What you are asked to do:
Emit the line that holds "IC2 pin OUT: 0V -> MID" and all lines following it through the end of the data, verbatim, and nothing else.
□ □ □ □ □ □ □
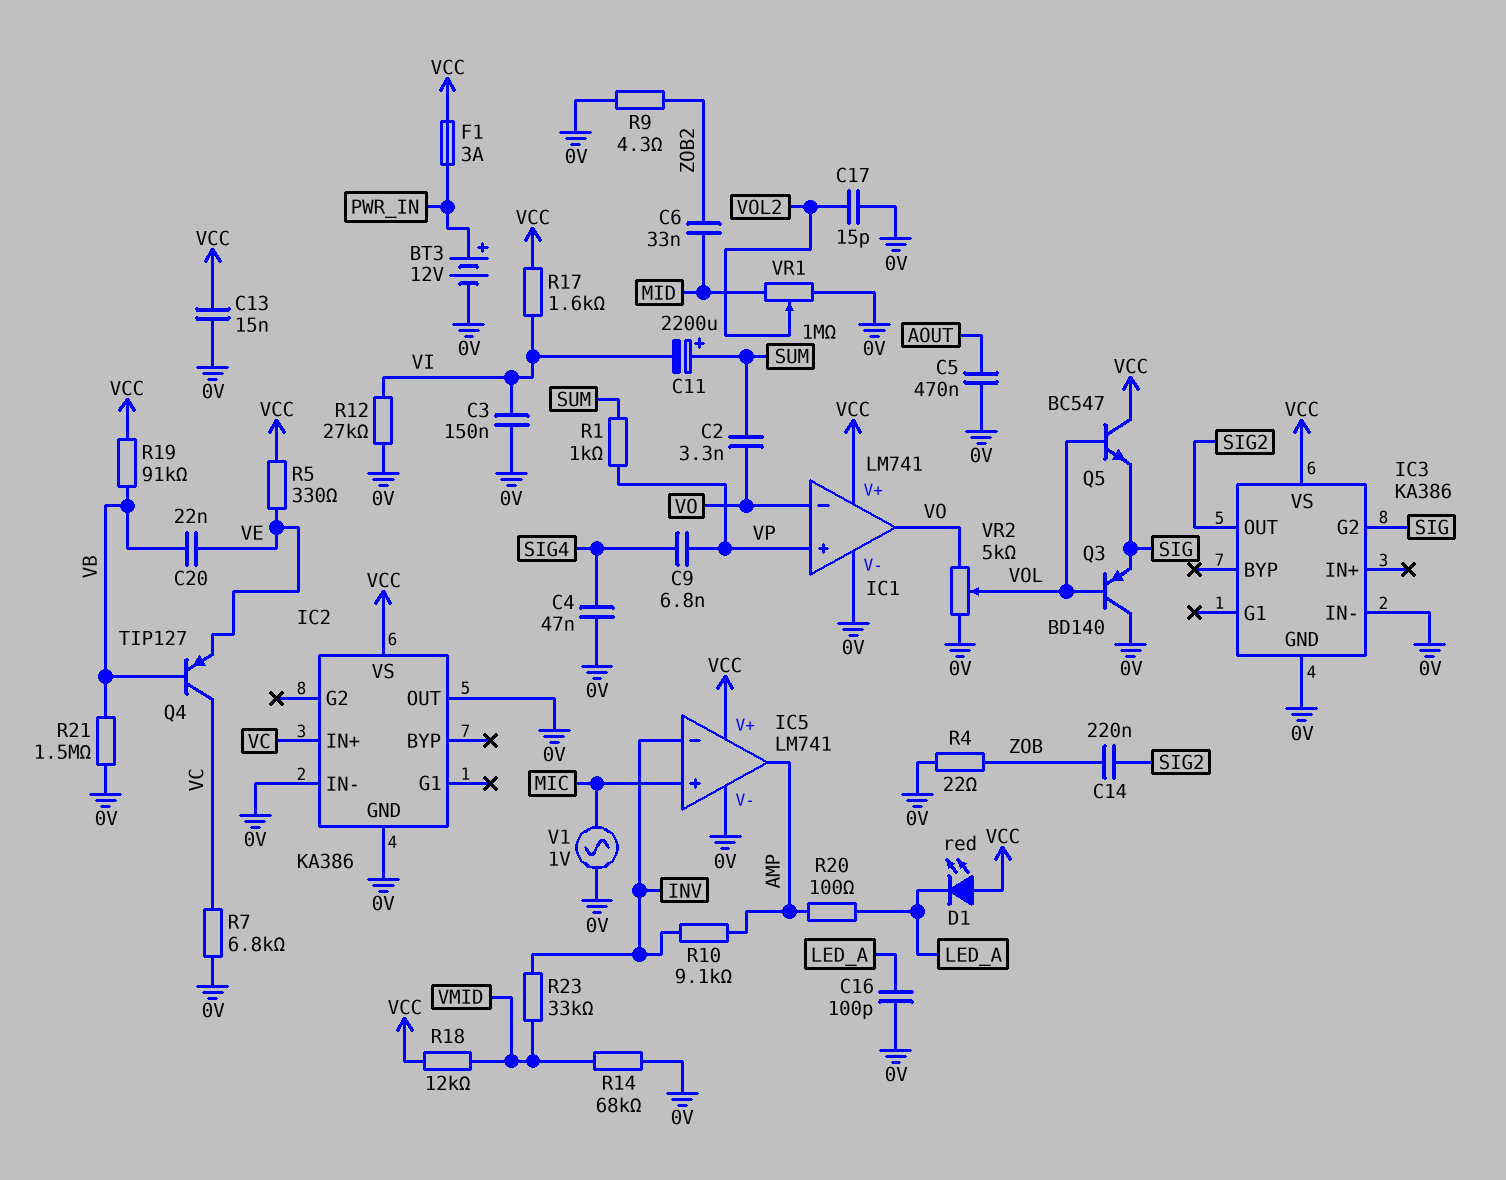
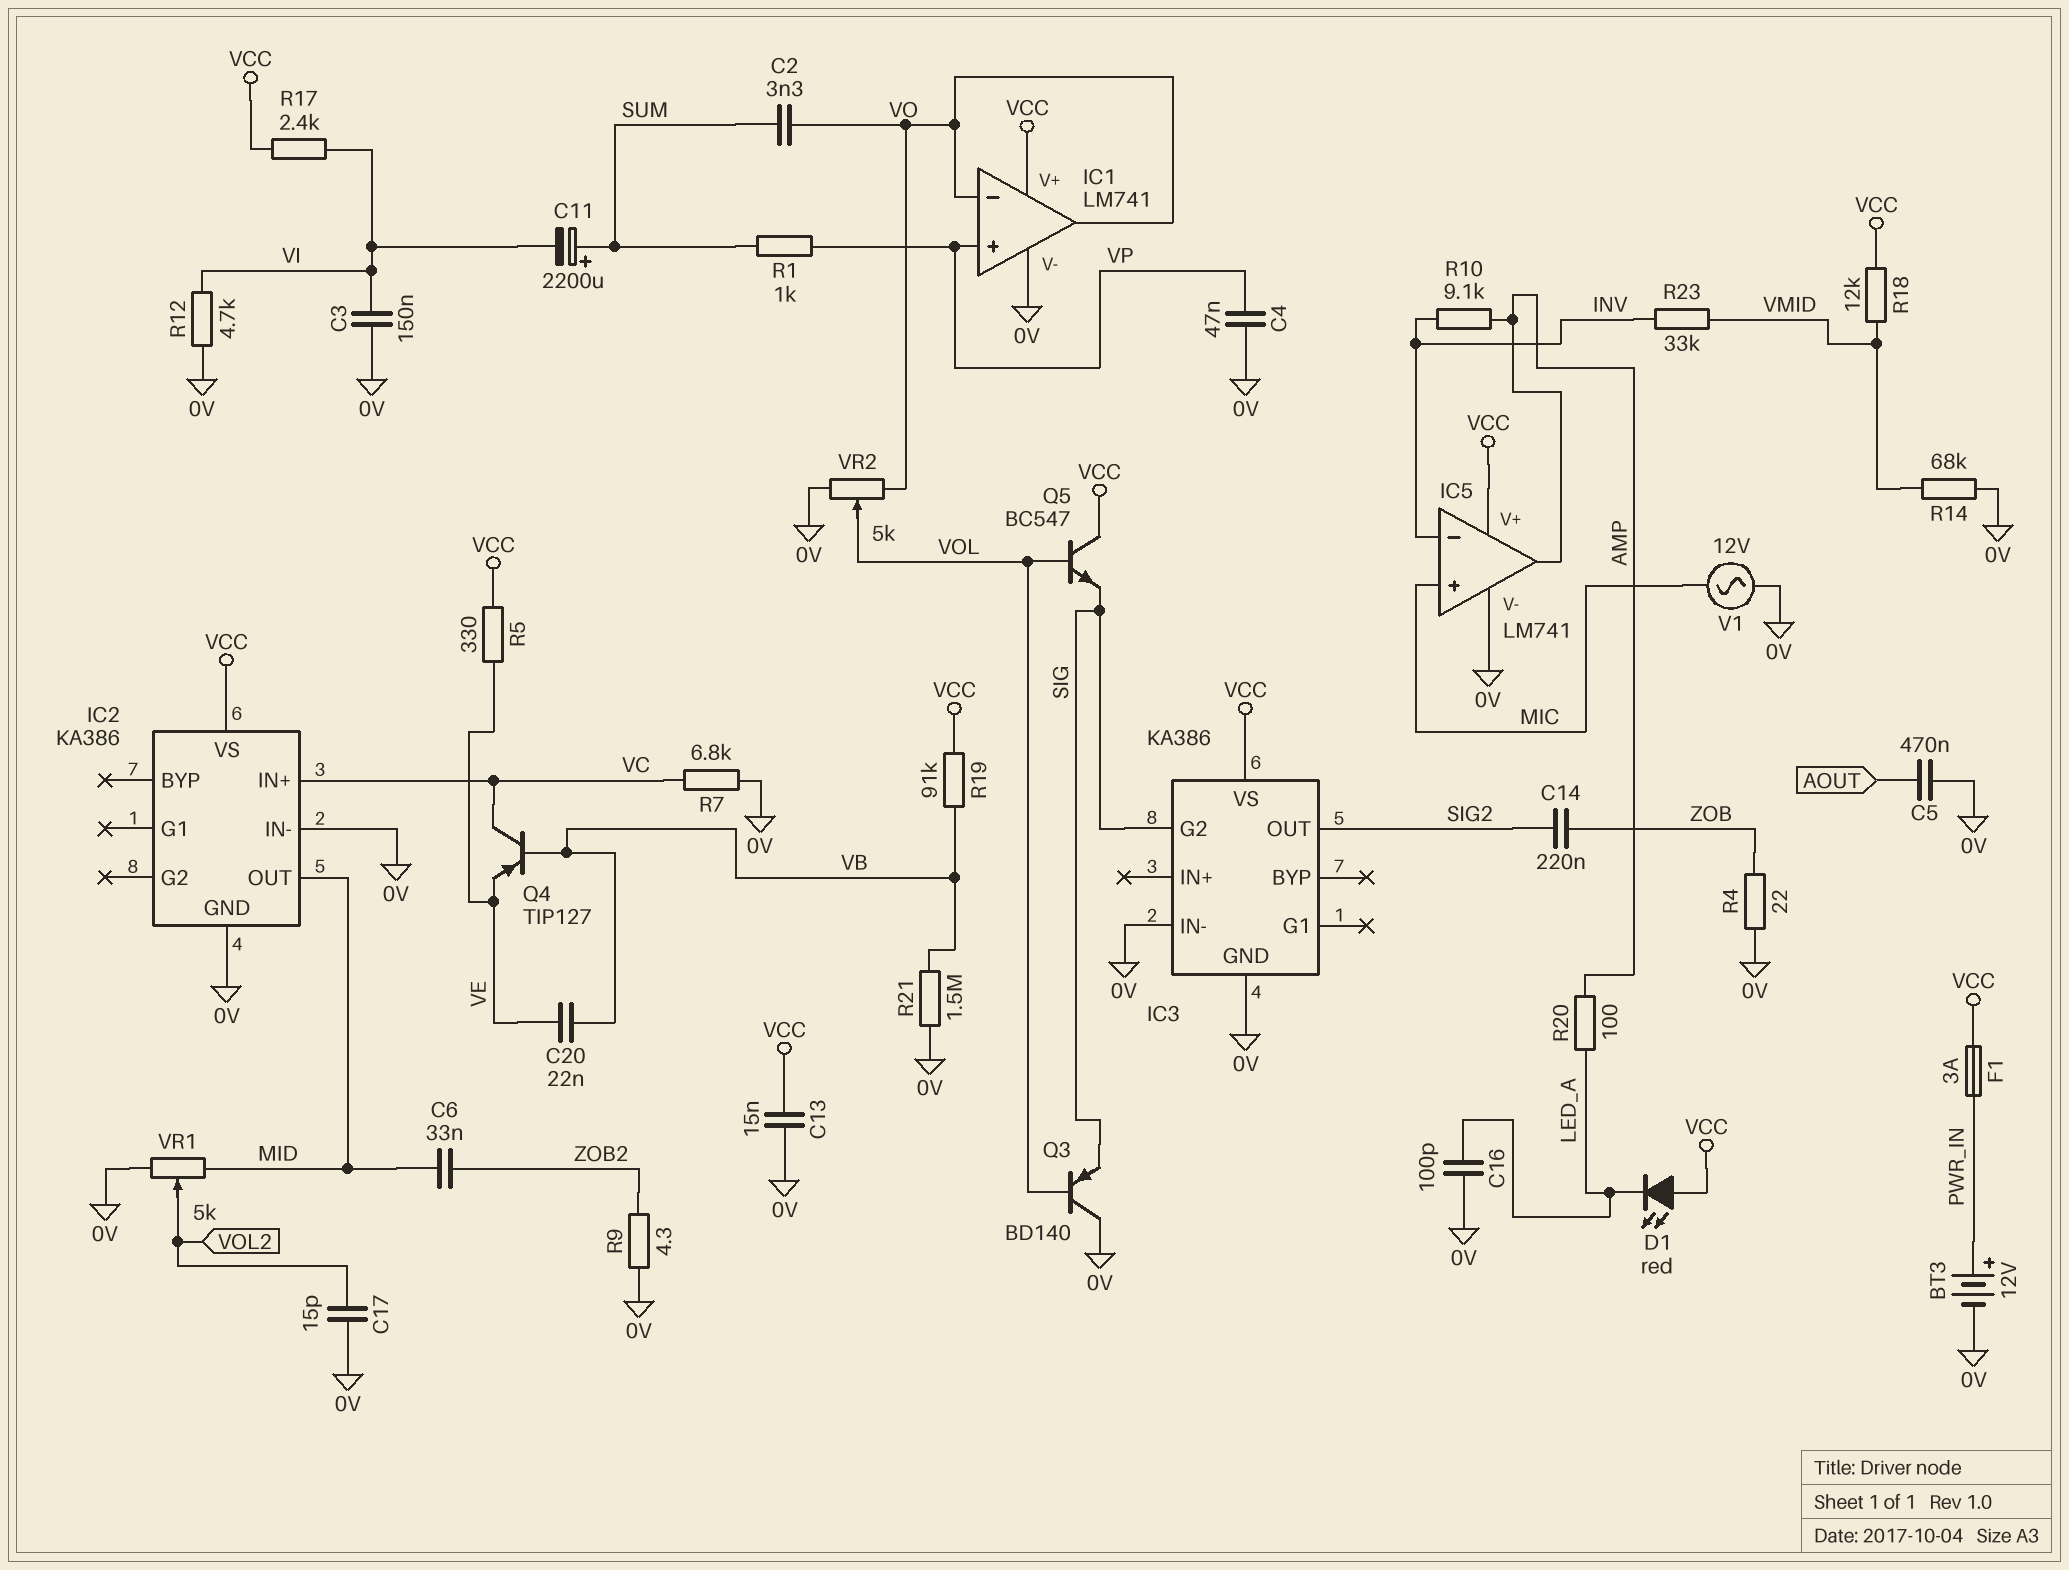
C4: 47nF (0V, SIG4) -> 47nF (0V, VP)
C9: 6.8nF (SIG4, VP) -> none
IC2 pin OUT: 0V -> MID
R12: 27k (0V, VI) -> 4.7k (0V, VI)
R17: 1.6k (VCC, VI) -> 2.4k (VCC, VI)
V1: AC 1V (0V, MIC) -> AC 12V (0V, MIC)
VR1: 1M (0V, MID, wiper VOL2) -> 5k (0V, MID, wiper VOL2)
□ □ □ □ □ □ □
Exercise output:
IC2 pin OUT: 0V -> MID
R12: 27k (0V, VI) -> 4.7k (0V, VI)
R17: 1.6k (VCC, VI) -> 2.4k (VCC, VI)
V1: AC 1V (0V, MIC) -> AC 12V (0V, MIC)
VR1: 1M (0V, MID, wiper VOL2) -> 5k (0V, MID, wiper VOL2)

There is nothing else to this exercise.